### Input material
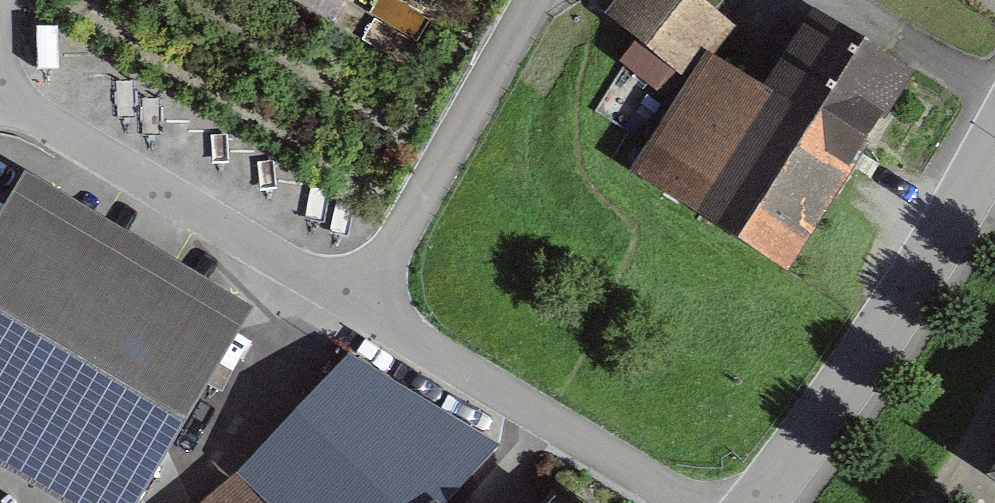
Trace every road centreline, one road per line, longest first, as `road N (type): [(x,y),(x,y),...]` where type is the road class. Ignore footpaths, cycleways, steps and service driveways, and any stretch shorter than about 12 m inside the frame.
road 1 (residential): [(756,502),(922,268),(994,143)]
road 2 (residential): [(364,306),(0,101)]
road 3 (residential): [(679,502),(364,306)]
road 4 (residential): [(534,0),(364,306)]

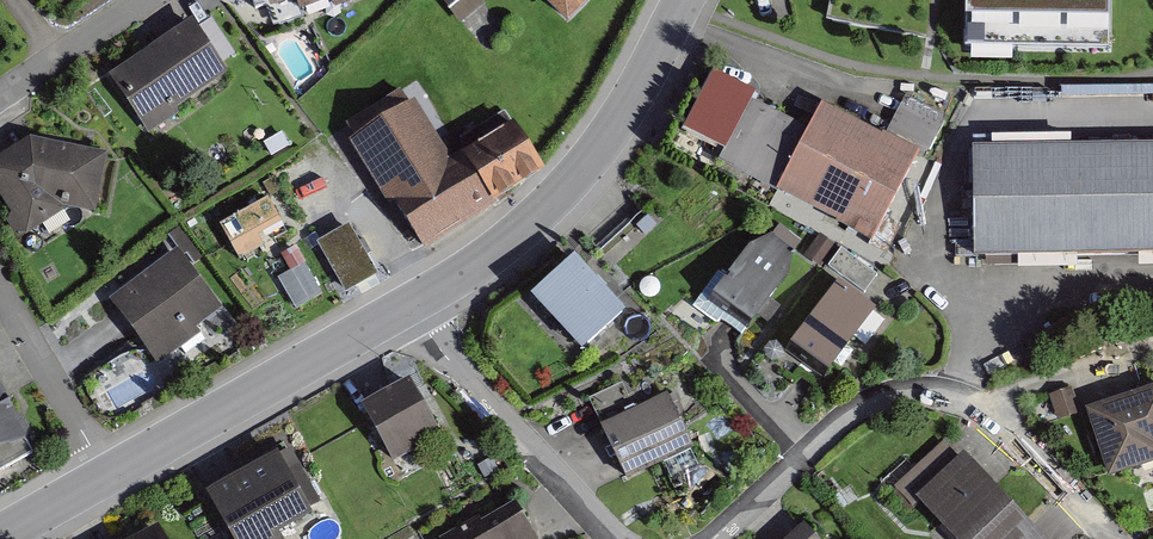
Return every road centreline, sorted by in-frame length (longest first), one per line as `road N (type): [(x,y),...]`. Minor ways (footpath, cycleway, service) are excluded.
road 1 (residential): [(715,538),(862,406),(920,391),(960,398),(1007,428),(1112,538)]
road 2 (unclassified): [(411,308),(494,253),(589,158),(681,0)]
road 3 (residential): [(110,476),(411,308)]
road 4 (residential): [(615,538),(449,361),(411,308)]
road 5 (residential): [(110,476),(0,290)]
road 6 (residential): [(0,95),(140,0)]
road 7 (residential): [(0,536),(110,476)]

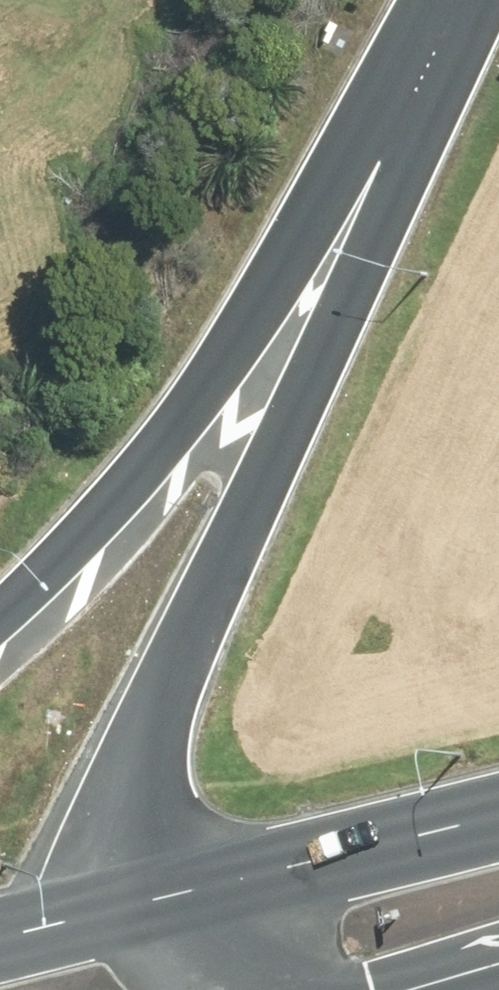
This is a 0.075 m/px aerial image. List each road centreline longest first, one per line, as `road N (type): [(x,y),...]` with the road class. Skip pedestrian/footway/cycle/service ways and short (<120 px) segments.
road 1 (motorway): [(143,903),(124,821),(133,741),(281,430),(423,80)]
road 2 (motorway): [(0,614),(70,552),(218,374),(423,80)]
road 3 (primary): [(143,903),(498,816)]
road 4 (motorway): [(265,989),(176,944),(143,903)]
road 5 (primary): [(0,938),(143,903)]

### Work instructions
The records above must be repeated in full and exactly, but without any of the pictures.

### Expected answer
Trace every road centreline, one road per line, longest first, as `road N (type): [(x,y),(x,y),...]` where type is the road class. Ignore footpaths, cycleways, steps and service driveways, and any stretch shorter than about 12 m inside the frame.
road 1 (residential): [(756,502),(922,268),(994,143)]
road 2 (residential): [(364,306),(0,101)]
road 3 (residential): [(679,502),(364,306)]
road 4 (residential): [(534,0),(364,306)]

Return every road centreline, sorted by in-frame length (longest first), one per line as `road N (type): [(x,y),...]`. Minor ways (footpath, cycleway, service) are excluded.
road 1 (residential): [(715,538),(862,406),(920,391),(960,398),(1007,428),(1112,538)]
road 2 (unclassified): [(411,308),(494,253),(589,158),(681,0)]
road 3 (residential): [(110,476),(411,308)]
road 4 (residential): [(615,538),(449,361),(411,308)]
road 5 (residential): [(110,476),(0,290)]
road 6 (residential): [(0,95),(140,0)]
road 7 (residential): [(0,536),(110,476)]

This is a 0.075 m/px aerial image. List each road centreline longest first, one per line, as `road N (type): [(x,y),...]` with the road class. Skip pedestrian/footway/cycle/service ways and short (<120 px) segments.
road 1 (motorway): [(143,903),(124,821),(133,741),(281,430),(423,80)]
road 2 (motorway): [(0,614),(70,552),(218,374),(423,80)]
road 3 (primary): [(143,903),(498,816)]
road 4 (motorway): [(265,989),(176,944),(143,903)]
road 5 (primary): [(0,938),(143,903)]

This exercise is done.